**Material for this task:**
- - -
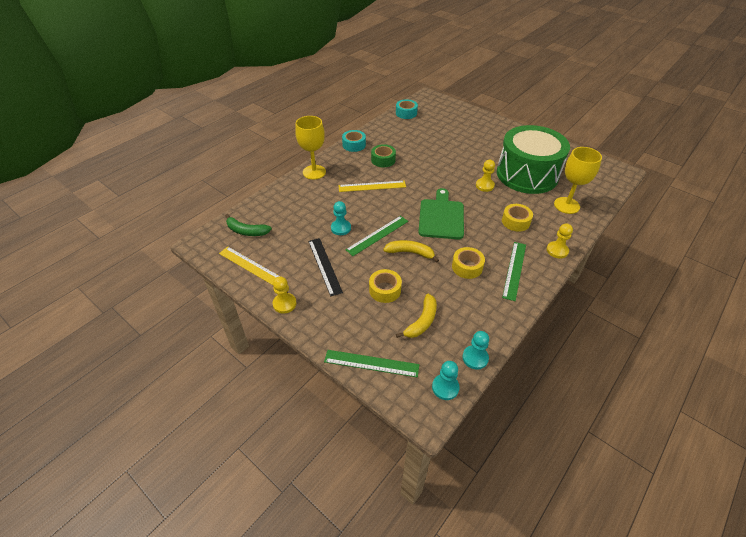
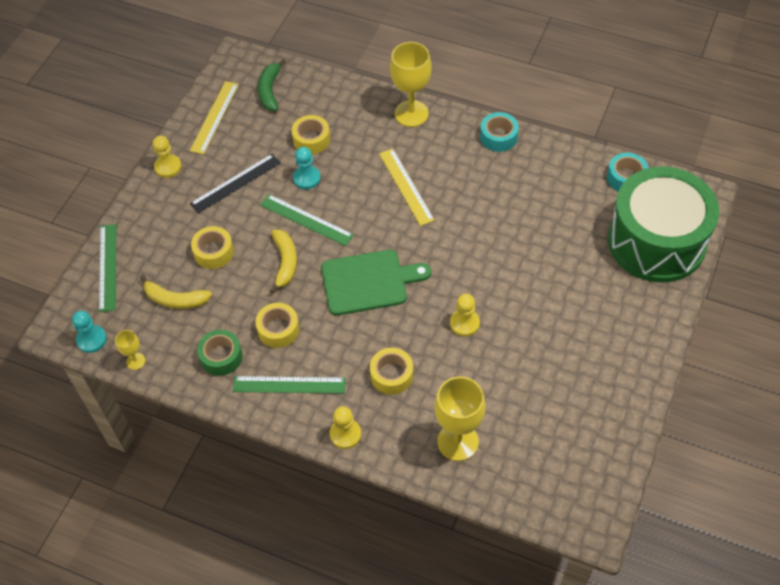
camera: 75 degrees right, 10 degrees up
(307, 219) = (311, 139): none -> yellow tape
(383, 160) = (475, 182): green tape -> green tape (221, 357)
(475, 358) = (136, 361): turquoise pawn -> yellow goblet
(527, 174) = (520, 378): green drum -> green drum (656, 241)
- - -
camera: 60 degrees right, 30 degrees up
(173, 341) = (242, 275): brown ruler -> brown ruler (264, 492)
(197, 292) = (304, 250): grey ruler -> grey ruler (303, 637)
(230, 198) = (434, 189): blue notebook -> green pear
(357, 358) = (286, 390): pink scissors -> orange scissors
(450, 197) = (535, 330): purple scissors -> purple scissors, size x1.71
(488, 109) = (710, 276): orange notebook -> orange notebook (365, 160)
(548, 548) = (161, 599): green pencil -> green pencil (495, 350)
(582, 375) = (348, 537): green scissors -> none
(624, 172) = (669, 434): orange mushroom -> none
- - -
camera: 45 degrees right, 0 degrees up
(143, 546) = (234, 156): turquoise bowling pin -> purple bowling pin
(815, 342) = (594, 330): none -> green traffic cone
- - -
The range runs from the line with "(488, 109) = (710, 276): orange" up to and including the line with "(624, 172) = (669, 434): orange" in the listing above; please write out exactly those lines and nothing more.

(488, 109) = (710, 276): orange notebook -> orange notebook (365, 160)
(548, 548) = (161, 599): green pencil -> green pencil (495, 350)
(582, 375) = (348, 537): green scissors -> none
(624, 172) = (669, 434): orange mushroom -> none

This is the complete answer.